Which lines in the records below contain the string "kern"? Gather every one of them, copied in full.

• • • • •

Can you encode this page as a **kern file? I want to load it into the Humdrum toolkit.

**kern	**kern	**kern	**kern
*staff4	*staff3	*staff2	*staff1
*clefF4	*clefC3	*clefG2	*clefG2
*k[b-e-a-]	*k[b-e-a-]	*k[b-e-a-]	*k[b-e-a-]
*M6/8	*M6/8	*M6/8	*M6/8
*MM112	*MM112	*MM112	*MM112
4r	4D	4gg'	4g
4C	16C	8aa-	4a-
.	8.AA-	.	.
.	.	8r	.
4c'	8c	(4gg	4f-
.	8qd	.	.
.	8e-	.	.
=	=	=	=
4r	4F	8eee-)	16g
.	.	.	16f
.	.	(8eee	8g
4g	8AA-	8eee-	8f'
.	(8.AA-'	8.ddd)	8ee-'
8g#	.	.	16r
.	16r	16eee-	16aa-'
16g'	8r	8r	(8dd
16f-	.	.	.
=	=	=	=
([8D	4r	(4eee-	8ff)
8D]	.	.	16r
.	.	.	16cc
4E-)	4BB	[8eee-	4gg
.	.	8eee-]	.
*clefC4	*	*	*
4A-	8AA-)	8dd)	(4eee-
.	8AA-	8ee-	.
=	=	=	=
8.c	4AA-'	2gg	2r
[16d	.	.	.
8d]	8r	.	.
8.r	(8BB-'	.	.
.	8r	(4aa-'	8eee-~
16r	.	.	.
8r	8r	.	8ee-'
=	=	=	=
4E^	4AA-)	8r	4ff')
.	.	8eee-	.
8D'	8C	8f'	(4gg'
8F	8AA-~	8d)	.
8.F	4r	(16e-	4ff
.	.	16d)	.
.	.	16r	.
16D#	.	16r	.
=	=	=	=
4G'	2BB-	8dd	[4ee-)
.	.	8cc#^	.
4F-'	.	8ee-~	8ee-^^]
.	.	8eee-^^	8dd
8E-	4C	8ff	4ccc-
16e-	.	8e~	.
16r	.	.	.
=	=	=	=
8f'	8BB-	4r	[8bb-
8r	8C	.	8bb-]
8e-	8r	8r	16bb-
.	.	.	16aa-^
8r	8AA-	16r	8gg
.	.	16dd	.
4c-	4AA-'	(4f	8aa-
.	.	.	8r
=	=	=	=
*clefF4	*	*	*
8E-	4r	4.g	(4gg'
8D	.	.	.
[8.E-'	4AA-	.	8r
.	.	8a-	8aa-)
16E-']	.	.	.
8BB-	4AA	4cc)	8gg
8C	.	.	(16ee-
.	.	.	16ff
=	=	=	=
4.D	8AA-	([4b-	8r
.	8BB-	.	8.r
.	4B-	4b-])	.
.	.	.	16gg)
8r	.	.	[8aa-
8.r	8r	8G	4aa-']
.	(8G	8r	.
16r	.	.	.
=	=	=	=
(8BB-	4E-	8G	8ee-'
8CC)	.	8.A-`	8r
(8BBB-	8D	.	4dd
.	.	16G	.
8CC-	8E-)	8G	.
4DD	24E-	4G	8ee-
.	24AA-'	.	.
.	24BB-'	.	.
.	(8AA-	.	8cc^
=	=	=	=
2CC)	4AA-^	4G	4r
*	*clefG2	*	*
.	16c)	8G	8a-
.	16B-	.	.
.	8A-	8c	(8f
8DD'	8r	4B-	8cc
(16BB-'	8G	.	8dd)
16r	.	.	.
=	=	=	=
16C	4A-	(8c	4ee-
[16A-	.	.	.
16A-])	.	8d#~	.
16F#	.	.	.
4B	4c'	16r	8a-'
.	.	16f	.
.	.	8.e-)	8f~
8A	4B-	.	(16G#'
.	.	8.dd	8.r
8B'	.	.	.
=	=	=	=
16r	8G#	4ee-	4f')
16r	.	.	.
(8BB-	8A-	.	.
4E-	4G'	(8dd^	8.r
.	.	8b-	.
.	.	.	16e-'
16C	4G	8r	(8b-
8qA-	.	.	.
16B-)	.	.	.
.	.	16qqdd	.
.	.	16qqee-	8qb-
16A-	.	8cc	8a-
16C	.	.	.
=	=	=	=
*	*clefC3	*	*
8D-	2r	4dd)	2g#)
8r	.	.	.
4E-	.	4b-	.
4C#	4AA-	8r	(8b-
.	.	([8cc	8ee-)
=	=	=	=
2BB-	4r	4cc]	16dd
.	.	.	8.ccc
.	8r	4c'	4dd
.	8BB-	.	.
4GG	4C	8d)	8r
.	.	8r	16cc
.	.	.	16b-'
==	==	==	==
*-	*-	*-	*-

• • • • •

Solution to this task:
Can you encode this page as a **kern file? I want to load it into the Humdrum toolkit.
**kern	**kern	**kern	**kern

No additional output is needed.